• _What you have to do_
Please restate the data word for word, leaving out no line.

• _Data provided_
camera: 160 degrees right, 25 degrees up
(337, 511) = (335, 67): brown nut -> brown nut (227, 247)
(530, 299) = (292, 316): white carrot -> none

• _Answer_
camera: 160 degrees right, 25 degrees up
(337, 511) = (335, 67): brown nut -> brown nut (227, 247)
(530, 299) = (292, 316): white carrot -> none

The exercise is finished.